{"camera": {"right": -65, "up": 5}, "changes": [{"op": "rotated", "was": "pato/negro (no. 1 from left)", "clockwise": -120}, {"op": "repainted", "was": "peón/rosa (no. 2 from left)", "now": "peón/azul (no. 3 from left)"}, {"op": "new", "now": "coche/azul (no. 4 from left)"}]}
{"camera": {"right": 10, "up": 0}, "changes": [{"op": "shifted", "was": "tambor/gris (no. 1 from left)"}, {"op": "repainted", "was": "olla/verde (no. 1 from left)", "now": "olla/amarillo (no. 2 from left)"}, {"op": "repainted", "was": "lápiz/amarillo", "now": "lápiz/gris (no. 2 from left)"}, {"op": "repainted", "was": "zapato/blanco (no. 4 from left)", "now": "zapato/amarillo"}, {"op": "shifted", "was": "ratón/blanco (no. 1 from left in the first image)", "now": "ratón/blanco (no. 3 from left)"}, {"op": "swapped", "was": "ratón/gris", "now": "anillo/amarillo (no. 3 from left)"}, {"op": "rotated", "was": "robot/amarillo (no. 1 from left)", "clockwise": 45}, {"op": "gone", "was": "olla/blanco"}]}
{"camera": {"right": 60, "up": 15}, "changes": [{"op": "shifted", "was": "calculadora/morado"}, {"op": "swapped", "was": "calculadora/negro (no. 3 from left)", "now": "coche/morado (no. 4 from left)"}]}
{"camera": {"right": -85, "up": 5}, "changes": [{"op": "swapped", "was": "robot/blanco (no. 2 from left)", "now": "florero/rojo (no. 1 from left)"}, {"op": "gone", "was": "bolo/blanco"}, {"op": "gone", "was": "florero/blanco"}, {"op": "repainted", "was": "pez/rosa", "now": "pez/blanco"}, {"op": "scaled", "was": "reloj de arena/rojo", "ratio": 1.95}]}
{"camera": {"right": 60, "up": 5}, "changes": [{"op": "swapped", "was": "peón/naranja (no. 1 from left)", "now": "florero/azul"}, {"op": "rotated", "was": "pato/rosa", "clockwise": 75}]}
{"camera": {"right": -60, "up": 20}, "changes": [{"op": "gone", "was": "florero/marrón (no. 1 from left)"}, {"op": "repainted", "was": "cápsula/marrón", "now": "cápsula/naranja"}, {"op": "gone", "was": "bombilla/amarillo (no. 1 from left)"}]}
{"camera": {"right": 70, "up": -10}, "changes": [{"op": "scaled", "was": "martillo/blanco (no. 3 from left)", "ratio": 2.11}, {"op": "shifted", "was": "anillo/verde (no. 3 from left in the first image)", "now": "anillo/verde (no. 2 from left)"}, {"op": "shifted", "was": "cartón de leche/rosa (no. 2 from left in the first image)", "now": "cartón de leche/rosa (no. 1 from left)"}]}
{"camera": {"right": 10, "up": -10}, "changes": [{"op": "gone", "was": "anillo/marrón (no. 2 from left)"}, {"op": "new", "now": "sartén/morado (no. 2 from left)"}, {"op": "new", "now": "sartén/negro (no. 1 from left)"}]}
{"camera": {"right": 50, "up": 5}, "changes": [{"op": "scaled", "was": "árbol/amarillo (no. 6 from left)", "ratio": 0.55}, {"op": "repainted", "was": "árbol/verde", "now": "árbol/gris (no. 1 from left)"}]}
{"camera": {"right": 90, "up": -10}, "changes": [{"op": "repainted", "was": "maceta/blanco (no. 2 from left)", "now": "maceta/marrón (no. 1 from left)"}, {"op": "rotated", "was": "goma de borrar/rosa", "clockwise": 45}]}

○ ○ ○ ○ ○ ○ ○

▶ What to do: Transcribe the entries above word for word, from the first line through the line containing "1 from left in", and nothing else.

▶ Result for this exercise:
{"camera": {"right": -65, "up": 5}, "changes": [{"op": "rotated", "was": "pato/negro (no. 1 from left)", "clockwise": -120}, {"op": "repainted", "was": "peón/rosa (no. 2 from left)", "now": "peón/azul (no. 3 from left)"}, {"op": "new", "now": "coche/azul (no. 4 from left)"}]}
{"camera": {"right": 10, "up": 0}, "changes": [{"op": "shifted", "was": "tambor/gris (no. 1 from left)"}, {"op": "repainted", "was": "olla/verde (no. 1 from left)", "now": "olla/amarillo (no. 2 from left)"}, {"op": "repainted", "was": "lápiz/amarillo", "now": "lápiz/gris (no. 2 from left)"}, {"op": "repainted", "was": "zapato/blanco (no. 4 from left)", "now": "zapato/amarillo"}, {"op": "shifted", "was": "ratón/blanco (no. 1 from left in the first image)", "now": "ratón/blanco (no. 3 from left)"}, {"op": "swapped", "was": "ratón/gris", "now": "anillo/amarillo (no. 3 from left)"}, {"op": "rotated", "was": "robot/amarillo (no. 1 from left)", "clockwise": 45}, {"op": "gone", "was": "olla/blanco"}]}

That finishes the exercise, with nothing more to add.